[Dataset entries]
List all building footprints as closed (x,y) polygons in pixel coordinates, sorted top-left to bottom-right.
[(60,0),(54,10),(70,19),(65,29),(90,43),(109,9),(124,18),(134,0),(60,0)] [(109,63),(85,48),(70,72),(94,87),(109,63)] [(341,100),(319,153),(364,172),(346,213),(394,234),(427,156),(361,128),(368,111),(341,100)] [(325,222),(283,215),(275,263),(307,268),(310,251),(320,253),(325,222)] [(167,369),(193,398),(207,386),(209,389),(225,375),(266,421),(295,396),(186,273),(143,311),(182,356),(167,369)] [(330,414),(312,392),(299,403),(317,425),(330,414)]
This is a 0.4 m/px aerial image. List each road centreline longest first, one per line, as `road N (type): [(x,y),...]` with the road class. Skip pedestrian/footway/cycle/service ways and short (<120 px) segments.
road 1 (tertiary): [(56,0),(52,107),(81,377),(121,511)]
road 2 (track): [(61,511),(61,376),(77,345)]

— TASK INSTRUCTIONS —
Please rewrite all the rows above, replacing "List" with "Give" and leaving everything else unchanged.

— EXPECTED OUTPUT —
Give all building footprints as closed (x,y) polygons in pixel coordinates, sorted top-left to bottom-right.
[(60,0),(54,10),(70,19),(65,29),(90,43),(109,9),(124,18),(134,0),(60,0)] [(109,63),(85,48),(70,72),(94,87),(109,63)] [(341,100),(319,153),(364,172),(346,213),(394,234),(427,156),(361,128),(368,111),(341,100)] [(325,222),(283,215),(275,263),(307,268),(310,251),(320,253),(325,222)] [(167,369),(193,398),(207,386),(209,389),(225,375),(266,421),(295,396),(186,273),(143,311),(182,356),(167,369)] [(330,414),(312,392),(299,403),(317,425),(330,414)]
This is a 0.4 m/px aerial image. Give each road centreline longest first, one per line, as `road N (type): [(x,y),...]` with the road class. Skip pedestrian/footway/cycle/service ways and short (<120 px) segments.
road 1 (tertiary): [(56,0),(52,107),(81,377),(121,511)]
road 2 (track): [(61,511),(61,376),(77,345)]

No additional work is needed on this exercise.